> PROBLEM TO SOLVE: Please filter the entries below down to every line containing the word "larger". Capitalization matters.

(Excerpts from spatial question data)
::::::

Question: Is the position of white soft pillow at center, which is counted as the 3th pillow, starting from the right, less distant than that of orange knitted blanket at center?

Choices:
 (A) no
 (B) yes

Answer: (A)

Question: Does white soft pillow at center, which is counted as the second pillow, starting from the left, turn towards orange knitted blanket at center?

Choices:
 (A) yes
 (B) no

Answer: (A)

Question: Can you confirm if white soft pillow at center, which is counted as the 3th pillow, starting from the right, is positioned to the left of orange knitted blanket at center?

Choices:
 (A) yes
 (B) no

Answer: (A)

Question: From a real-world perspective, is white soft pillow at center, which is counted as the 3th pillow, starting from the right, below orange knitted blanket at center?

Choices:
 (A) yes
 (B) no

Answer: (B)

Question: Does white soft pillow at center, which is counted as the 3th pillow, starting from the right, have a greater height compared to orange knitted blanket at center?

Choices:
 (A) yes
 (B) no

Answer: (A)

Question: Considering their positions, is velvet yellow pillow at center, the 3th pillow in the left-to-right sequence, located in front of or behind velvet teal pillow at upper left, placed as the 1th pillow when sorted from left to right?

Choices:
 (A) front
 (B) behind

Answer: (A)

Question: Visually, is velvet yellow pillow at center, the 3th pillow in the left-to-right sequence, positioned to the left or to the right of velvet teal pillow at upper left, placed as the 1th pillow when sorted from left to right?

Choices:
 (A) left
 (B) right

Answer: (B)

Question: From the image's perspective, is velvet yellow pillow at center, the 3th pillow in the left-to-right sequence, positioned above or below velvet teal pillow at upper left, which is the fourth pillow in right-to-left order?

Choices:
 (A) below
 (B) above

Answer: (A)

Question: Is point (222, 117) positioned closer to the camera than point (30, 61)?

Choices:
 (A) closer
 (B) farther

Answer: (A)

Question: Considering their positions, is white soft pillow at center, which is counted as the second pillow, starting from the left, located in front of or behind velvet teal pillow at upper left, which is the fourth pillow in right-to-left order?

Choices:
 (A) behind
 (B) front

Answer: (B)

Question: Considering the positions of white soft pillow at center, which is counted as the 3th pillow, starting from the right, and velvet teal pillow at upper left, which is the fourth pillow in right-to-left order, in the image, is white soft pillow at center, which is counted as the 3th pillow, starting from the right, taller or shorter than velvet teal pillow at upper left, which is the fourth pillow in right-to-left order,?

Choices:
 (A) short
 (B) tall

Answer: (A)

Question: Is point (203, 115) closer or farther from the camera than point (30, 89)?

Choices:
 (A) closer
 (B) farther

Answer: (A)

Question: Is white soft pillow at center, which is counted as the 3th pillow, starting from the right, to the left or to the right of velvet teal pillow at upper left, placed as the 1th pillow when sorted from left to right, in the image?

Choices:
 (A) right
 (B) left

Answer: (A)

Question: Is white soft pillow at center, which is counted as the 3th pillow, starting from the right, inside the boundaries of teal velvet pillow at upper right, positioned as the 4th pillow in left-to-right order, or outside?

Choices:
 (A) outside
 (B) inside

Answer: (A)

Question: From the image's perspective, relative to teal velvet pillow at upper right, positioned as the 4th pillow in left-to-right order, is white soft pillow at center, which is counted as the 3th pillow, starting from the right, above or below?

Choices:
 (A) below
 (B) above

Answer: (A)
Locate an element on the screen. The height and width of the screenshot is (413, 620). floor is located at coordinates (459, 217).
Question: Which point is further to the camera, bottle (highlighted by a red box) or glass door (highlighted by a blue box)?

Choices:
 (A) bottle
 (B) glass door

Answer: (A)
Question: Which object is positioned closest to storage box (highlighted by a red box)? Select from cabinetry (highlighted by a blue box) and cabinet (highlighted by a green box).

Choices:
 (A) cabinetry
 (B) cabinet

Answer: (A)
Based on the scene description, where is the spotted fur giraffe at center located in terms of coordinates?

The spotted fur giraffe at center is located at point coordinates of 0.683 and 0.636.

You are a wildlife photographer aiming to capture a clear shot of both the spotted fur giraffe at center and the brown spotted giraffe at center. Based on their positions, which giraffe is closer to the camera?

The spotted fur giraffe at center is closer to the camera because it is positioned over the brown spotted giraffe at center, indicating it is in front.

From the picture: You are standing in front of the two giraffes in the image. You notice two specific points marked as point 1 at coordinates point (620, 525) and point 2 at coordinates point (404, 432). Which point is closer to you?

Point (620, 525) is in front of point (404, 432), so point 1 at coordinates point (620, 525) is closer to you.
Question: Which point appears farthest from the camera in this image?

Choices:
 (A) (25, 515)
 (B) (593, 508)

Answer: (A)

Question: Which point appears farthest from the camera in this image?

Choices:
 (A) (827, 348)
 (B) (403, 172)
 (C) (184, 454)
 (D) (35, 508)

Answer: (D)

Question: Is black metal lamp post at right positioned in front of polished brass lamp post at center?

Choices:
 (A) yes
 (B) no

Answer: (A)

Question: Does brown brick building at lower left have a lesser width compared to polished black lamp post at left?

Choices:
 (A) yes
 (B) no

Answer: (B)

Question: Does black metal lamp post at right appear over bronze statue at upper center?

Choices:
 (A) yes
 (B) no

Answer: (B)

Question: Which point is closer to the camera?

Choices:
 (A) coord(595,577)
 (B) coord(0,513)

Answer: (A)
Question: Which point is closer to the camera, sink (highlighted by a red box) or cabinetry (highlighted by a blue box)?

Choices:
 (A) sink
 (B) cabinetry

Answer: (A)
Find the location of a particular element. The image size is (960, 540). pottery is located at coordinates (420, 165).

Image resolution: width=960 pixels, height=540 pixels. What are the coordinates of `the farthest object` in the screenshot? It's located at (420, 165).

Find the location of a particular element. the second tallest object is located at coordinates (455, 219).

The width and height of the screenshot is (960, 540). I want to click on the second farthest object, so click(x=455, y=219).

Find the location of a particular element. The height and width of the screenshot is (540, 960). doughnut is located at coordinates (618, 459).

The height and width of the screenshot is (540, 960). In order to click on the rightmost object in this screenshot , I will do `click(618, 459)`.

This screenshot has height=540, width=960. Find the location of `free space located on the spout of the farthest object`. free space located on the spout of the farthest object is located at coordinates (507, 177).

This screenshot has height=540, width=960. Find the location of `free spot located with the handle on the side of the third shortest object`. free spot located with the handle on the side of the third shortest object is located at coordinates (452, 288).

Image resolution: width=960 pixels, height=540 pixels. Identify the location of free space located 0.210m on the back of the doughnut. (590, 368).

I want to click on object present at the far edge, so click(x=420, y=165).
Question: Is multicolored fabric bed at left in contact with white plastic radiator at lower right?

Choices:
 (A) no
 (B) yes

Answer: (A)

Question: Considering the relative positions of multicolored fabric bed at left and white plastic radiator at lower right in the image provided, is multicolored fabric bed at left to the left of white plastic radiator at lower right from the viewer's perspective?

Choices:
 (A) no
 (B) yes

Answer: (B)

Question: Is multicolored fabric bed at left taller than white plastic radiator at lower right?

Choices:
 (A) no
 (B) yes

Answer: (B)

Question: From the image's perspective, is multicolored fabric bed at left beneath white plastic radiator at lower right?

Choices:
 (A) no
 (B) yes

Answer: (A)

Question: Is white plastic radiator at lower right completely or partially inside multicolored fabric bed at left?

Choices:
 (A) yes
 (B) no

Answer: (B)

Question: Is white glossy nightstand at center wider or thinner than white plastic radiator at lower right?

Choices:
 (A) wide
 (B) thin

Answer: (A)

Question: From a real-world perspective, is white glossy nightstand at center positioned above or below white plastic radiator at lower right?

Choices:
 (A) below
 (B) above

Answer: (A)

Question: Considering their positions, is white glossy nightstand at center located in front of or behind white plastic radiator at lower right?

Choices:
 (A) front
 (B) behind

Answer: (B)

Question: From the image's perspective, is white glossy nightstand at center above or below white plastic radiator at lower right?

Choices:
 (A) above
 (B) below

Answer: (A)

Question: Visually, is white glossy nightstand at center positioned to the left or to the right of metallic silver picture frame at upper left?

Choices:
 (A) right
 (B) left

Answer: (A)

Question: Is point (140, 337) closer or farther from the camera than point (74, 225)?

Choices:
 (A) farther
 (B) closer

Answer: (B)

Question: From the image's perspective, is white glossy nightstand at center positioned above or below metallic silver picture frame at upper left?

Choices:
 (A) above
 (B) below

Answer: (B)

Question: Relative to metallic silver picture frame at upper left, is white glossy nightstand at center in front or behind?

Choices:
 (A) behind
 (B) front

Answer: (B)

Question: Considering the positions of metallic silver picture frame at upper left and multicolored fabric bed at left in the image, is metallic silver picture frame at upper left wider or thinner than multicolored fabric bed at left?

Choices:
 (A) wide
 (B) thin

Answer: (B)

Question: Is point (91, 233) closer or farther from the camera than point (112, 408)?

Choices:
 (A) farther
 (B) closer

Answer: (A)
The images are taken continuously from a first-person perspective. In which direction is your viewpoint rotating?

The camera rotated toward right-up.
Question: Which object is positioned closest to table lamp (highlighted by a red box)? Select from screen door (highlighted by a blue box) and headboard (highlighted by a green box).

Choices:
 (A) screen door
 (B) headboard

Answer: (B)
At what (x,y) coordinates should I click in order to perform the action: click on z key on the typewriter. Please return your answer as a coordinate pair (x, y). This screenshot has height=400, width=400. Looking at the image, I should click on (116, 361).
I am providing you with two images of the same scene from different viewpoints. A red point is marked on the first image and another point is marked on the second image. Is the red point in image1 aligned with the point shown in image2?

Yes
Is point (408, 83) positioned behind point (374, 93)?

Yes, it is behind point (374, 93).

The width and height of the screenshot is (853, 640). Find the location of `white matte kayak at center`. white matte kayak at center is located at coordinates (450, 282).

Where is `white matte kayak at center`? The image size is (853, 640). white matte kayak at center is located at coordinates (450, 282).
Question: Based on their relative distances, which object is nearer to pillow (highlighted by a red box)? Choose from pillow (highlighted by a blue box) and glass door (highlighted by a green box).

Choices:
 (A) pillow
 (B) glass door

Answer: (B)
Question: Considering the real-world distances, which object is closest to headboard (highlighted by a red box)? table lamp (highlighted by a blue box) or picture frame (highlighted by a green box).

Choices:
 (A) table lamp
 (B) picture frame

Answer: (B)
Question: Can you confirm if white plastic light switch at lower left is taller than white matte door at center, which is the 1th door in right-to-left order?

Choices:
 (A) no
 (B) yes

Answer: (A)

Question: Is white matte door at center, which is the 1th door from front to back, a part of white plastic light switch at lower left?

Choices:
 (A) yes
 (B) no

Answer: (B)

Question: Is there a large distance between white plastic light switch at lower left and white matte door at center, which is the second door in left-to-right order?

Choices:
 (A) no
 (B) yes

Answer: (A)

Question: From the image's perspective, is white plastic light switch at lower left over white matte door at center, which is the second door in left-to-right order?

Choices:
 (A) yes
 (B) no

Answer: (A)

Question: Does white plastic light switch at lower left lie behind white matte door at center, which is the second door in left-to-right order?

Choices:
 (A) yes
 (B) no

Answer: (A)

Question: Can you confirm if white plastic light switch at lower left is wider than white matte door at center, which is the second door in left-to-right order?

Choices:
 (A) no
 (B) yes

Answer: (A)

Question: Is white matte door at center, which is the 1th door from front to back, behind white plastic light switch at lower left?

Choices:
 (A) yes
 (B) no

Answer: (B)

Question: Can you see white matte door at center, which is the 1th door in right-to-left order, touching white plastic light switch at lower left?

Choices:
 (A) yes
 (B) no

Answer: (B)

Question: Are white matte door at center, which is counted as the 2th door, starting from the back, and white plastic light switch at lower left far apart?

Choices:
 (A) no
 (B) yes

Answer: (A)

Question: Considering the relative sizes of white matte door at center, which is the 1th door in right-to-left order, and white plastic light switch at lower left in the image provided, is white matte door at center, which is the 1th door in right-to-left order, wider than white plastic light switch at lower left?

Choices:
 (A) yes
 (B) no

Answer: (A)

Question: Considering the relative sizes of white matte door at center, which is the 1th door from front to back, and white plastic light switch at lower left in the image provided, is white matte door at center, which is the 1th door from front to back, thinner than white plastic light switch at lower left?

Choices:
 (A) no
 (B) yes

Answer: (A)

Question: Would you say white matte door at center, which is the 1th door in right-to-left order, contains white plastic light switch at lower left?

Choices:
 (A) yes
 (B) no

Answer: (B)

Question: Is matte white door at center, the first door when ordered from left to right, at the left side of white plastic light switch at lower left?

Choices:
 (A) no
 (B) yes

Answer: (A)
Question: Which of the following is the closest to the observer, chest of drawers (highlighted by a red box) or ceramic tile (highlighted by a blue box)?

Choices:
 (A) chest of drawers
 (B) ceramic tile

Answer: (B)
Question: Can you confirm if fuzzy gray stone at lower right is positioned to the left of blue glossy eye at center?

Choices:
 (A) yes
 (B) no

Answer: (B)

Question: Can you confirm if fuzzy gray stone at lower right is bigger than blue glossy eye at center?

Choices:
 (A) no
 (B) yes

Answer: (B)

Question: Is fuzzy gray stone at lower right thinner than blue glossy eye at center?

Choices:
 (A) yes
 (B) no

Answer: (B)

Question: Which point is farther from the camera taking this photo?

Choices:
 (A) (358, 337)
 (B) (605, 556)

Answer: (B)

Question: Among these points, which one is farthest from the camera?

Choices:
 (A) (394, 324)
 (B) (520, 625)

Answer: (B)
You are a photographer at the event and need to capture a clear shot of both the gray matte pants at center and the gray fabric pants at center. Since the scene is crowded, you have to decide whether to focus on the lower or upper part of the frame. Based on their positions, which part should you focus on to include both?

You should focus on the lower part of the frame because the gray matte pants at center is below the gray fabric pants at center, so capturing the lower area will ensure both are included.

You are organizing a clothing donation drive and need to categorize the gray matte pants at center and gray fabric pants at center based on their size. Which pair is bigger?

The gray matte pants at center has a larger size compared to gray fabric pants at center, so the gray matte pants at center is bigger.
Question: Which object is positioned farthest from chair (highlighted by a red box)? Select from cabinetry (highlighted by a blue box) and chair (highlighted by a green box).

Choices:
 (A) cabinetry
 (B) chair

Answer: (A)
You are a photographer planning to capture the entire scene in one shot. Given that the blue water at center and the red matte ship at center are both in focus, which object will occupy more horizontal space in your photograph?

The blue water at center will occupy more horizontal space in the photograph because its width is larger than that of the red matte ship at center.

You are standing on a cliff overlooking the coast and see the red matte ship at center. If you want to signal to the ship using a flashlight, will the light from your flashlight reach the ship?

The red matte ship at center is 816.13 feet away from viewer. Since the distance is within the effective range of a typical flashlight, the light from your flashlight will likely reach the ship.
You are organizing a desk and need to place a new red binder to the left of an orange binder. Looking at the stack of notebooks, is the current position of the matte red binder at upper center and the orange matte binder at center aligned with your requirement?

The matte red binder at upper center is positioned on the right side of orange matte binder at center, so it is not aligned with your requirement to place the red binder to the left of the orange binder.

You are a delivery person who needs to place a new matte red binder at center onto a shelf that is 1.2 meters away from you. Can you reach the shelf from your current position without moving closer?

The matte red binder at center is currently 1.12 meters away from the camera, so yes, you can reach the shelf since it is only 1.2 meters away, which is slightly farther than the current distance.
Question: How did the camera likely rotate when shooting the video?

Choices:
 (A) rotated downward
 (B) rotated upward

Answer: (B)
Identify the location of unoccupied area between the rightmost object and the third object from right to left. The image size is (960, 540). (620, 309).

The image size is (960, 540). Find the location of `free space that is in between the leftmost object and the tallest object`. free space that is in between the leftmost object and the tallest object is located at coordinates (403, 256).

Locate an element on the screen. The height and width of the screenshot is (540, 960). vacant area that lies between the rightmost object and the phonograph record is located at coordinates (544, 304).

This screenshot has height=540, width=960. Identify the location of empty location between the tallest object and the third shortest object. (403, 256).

::::::

> SOLUTION BELOW:
The gray matte pants at center has a larger size compared to gray fabric pants at center, so the gray matte pants at center is bigger.
The blue water at center will occupy more horizontal space in the photograph because its width is larger than that of the red matte ship at center.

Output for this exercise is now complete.